═════ Information given ═════
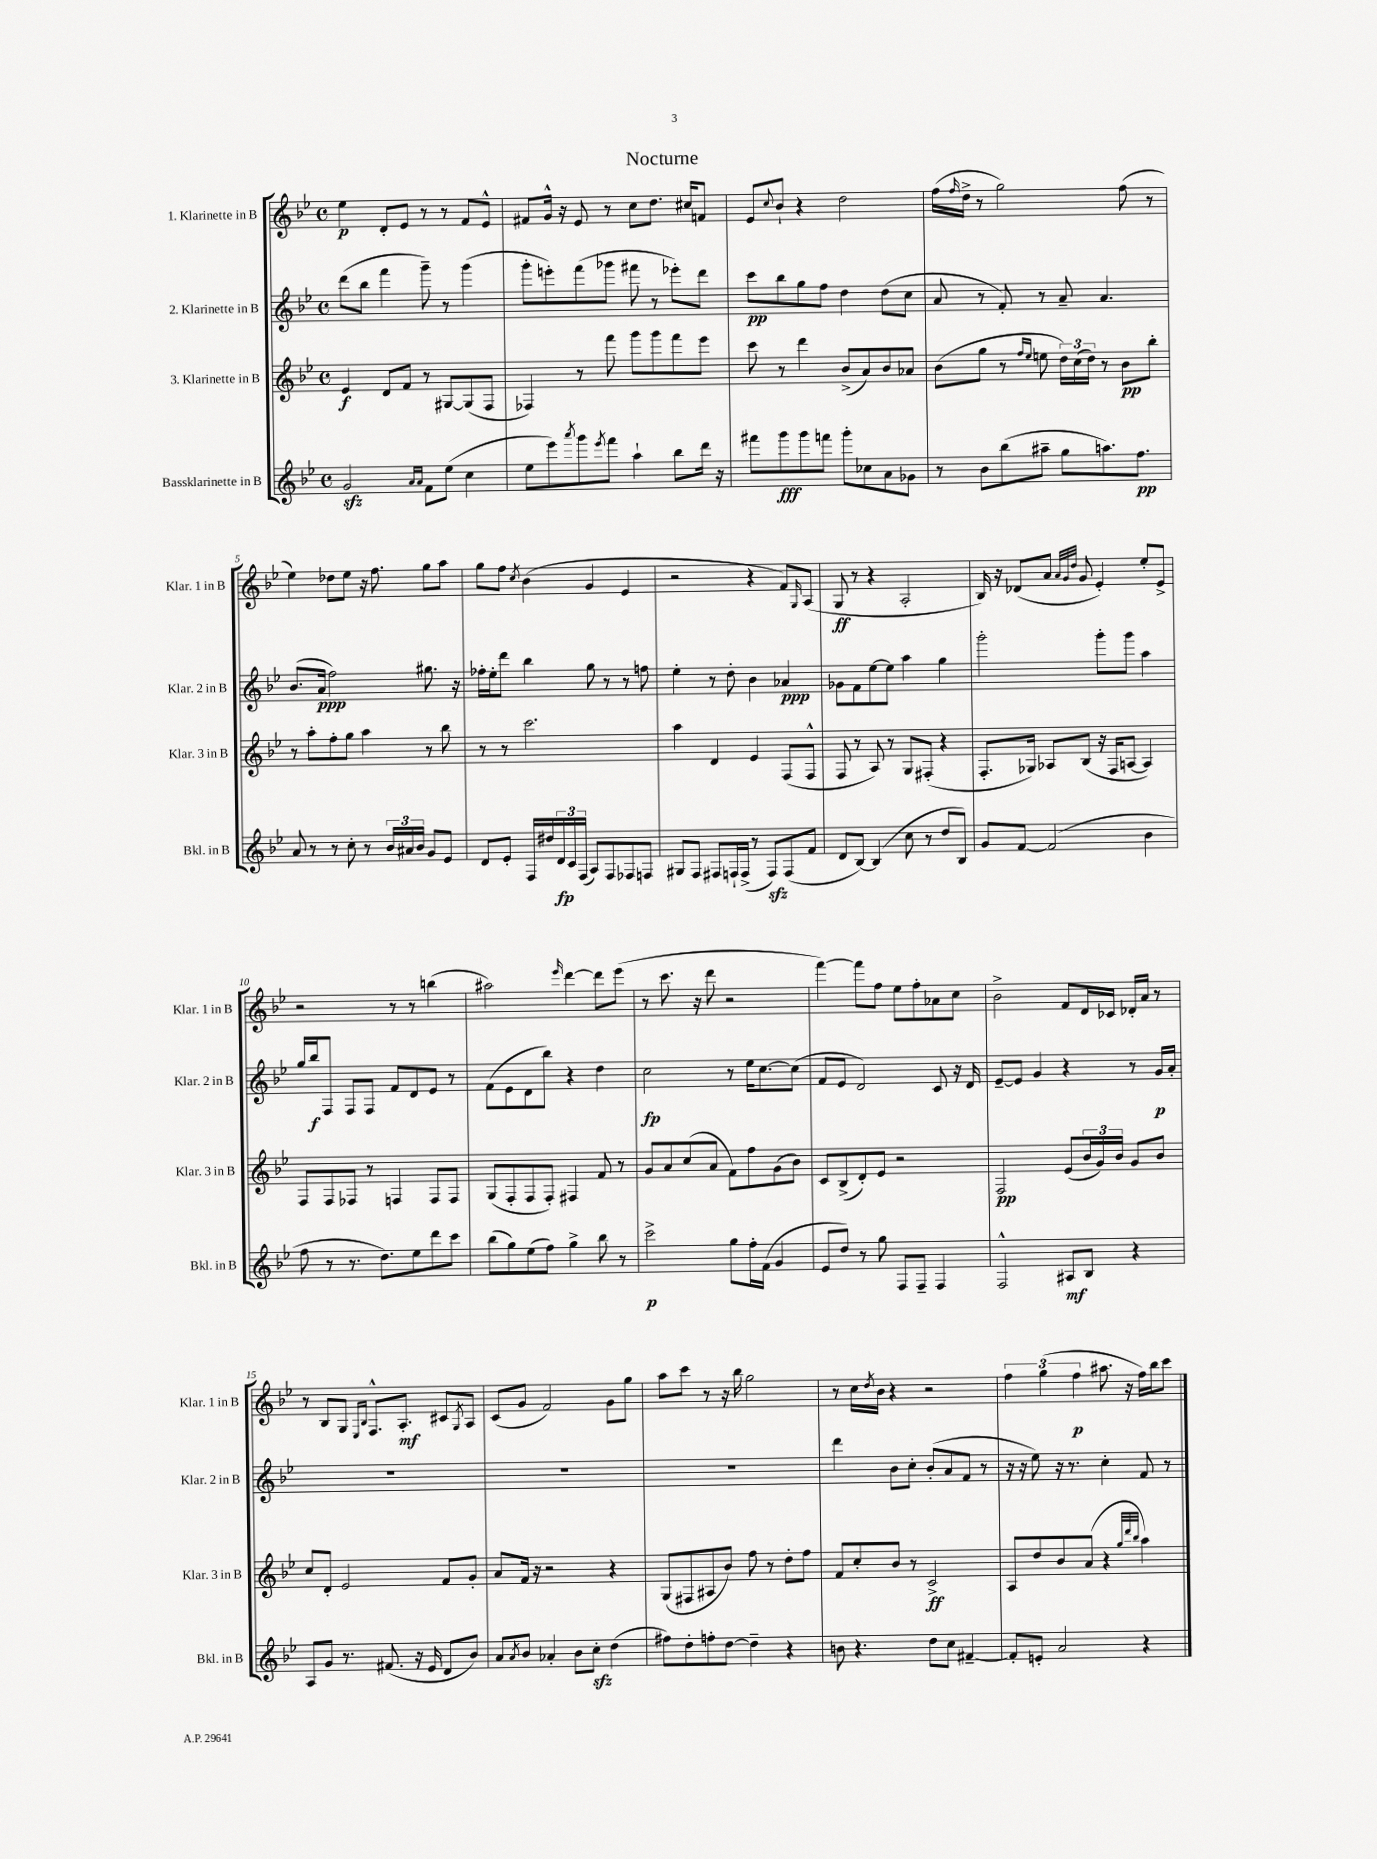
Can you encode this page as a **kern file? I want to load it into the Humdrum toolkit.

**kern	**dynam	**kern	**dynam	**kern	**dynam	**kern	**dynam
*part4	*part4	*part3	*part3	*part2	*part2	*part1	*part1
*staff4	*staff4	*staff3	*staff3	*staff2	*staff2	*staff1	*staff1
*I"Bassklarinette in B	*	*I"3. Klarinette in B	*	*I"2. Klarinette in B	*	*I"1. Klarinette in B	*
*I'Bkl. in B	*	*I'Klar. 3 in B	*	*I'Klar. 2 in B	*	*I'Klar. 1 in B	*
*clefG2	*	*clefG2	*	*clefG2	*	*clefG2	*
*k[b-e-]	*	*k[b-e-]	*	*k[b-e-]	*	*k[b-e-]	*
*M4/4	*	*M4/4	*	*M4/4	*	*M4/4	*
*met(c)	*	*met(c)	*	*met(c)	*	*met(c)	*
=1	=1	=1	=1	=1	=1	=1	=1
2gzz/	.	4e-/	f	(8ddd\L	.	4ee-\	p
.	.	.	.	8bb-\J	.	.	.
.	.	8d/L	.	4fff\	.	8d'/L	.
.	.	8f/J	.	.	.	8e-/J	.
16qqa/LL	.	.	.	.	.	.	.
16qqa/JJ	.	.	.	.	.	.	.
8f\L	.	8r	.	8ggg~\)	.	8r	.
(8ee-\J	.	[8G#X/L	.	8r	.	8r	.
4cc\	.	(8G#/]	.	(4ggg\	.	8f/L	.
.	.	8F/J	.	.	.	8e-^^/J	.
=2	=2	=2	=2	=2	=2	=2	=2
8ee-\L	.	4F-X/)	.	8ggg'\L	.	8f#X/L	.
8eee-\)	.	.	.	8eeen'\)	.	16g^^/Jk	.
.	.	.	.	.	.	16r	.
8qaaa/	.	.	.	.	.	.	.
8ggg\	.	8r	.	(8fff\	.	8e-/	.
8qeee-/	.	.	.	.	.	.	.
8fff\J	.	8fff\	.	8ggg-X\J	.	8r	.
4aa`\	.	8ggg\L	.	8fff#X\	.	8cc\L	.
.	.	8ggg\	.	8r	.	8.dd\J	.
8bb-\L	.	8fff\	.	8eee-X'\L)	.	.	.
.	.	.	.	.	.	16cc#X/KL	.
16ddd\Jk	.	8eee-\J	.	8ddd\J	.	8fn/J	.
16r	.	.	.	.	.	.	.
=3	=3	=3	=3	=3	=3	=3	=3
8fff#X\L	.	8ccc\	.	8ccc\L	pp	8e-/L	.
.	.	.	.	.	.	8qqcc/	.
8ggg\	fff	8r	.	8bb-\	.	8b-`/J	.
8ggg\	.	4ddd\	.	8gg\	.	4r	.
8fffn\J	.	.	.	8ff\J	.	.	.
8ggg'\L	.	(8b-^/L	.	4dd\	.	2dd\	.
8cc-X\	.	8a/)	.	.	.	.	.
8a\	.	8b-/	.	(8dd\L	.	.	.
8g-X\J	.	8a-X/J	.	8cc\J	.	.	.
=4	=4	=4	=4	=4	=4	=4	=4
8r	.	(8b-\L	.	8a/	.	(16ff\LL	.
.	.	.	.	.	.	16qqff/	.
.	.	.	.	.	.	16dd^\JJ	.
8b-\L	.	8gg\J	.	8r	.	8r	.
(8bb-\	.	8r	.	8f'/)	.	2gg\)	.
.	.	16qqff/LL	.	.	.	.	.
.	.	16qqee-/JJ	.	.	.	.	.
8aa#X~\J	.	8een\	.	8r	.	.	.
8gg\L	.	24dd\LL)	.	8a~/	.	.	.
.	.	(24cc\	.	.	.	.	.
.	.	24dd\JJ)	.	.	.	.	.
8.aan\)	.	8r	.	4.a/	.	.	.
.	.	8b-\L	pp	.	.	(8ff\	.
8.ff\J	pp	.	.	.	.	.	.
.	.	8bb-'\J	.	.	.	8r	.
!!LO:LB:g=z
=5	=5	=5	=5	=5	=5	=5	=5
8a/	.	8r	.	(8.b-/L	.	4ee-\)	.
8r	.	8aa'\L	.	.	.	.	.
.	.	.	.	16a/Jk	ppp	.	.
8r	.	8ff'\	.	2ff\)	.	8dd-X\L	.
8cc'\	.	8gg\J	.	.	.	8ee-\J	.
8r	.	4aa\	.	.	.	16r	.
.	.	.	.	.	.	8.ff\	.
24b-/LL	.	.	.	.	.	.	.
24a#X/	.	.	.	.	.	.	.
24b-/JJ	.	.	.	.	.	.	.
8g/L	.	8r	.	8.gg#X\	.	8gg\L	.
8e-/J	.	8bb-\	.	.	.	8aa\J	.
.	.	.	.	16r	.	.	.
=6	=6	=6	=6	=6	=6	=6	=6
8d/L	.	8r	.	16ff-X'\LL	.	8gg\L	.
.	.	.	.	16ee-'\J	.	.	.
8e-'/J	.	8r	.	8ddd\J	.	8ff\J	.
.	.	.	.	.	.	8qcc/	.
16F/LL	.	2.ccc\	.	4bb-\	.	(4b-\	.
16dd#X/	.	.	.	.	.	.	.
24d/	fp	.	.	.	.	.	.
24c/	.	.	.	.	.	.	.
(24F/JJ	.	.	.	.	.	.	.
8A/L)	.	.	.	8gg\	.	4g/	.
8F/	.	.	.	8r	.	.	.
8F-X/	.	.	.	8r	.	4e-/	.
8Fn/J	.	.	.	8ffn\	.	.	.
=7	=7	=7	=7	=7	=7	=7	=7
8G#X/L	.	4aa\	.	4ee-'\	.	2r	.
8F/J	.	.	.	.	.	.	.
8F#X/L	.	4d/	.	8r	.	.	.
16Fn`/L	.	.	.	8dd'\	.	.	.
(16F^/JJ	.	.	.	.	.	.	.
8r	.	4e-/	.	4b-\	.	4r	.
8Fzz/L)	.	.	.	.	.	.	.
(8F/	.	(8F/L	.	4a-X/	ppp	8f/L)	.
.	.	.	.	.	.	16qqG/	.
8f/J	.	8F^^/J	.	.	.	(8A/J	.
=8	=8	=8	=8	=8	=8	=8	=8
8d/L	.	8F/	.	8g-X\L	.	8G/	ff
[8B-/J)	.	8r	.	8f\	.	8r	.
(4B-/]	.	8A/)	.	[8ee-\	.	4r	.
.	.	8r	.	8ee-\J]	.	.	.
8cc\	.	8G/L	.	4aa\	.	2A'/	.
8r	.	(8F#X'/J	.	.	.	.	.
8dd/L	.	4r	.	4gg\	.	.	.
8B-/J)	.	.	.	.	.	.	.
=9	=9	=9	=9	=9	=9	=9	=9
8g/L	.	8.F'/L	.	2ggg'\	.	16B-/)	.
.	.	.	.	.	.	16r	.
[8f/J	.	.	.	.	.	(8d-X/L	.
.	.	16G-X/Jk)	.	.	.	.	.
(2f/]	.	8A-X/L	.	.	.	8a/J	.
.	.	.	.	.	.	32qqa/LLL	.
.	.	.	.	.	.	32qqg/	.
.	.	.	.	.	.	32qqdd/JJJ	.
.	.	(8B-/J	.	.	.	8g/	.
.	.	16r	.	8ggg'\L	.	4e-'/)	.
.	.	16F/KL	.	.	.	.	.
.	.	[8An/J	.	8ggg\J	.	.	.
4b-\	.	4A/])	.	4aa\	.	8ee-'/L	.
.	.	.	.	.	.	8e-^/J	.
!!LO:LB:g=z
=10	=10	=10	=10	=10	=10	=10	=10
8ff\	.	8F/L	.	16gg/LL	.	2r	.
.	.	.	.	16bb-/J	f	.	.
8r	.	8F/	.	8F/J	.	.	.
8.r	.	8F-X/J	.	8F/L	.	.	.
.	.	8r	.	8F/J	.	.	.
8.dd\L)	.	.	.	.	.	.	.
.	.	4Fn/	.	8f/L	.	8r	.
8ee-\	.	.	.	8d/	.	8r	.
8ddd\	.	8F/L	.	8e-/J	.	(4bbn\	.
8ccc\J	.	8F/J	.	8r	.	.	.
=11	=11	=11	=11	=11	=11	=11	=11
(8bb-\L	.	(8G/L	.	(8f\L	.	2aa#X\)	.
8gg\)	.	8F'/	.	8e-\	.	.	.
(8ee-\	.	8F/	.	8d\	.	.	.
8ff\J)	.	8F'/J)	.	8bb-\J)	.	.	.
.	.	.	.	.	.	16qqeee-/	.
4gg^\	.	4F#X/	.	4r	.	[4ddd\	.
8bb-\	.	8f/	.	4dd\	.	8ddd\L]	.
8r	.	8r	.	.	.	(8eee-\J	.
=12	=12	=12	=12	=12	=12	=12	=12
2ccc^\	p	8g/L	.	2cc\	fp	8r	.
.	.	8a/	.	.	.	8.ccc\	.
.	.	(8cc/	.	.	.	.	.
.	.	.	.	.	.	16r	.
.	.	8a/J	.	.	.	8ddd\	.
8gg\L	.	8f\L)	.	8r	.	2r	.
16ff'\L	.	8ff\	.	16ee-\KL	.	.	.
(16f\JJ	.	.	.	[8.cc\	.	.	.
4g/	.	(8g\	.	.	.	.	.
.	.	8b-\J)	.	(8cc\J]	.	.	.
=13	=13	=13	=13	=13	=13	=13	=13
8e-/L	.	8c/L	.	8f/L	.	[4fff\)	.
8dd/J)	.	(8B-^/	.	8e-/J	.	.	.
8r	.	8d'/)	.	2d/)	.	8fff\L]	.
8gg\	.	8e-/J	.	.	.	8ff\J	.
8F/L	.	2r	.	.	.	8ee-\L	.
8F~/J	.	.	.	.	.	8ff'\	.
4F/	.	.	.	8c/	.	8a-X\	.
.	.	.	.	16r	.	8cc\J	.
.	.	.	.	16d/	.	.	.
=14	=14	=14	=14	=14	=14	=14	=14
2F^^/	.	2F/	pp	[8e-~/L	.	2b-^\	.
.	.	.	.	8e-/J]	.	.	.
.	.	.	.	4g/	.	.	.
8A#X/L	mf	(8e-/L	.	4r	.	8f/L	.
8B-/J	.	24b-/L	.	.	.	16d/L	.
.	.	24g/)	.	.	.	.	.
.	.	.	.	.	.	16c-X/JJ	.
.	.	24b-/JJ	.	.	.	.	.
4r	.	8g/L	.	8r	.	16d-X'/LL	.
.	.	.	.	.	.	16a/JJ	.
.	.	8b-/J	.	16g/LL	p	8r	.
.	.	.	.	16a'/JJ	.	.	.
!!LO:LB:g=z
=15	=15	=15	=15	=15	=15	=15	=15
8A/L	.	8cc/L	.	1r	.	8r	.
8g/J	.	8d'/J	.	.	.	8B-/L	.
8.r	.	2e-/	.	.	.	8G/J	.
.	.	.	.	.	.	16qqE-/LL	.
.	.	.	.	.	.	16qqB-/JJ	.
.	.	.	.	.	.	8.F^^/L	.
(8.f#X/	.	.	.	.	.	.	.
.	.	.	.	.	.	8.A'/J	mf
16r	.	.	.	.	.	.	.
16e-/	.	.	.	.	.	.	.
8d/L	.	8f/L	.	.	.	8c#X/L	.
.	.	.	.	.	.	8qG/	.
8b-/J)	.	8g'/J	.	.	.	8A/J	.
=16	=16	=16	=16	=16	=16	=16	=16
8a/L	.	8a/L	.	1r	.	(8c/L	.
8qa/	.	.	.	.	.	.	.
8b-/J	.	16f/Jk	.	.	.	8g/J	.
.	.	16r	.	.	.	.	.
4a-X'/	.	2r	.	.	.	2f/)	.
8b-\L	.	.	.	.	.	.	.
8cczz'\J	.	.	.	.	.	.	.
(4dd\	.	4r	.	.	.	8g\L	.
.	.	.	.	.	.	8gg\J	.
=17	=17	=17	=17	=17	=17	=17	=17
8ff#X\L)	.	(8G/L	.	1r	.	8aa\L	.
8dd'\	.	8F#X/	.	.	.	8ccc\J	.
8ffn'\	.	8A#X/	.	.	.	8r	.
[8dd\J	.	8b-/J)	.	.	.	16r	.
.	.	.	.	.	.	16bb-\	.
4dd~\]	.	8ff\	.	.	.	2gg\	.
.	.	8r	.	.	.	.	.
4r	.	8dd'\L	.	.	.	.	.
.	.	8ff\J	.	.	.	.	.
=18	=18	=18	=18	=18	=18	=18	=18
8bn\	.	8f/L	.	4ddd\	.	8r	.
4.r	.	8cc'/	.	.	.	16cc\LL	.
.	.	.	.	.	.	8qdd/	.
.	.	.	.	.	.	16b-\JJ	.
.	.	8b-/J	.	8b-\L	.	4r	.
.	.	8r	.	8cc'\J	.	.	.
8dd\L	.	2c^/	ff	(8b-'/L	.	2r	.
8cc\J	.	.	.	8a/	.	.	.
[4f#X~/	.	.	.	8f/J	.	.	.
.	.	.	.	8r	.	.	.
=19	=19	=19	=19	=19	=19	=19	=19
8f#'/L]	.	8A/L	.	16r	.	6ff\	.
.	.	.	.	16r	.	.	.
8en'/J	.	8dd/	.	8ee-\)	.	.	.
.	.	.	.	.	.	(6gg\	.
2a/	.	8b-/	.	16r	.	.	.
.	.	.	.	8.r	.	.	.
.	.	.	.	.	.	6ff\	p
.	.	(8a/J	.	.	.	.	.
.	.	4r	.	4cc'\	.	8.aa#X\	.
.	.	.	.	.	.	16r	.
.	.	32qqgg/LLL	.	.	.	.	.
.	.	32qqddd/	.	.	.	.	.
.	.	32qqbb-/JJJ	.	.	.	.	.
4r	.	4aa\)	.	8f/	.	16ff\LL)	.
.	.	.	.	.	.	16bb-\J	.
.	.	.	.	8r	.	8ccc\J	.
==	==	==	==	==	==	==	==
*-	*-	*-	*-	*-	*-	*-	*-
═════
Brief:
Display each line of the entries above that contains the string "kern".

Written response:
Can you encode this page as a **kern file? I want to load it into the Humdrum toolkit.
**kern	**dynam	**kern	**dynam	**kern	**dynam	**kern	**dynam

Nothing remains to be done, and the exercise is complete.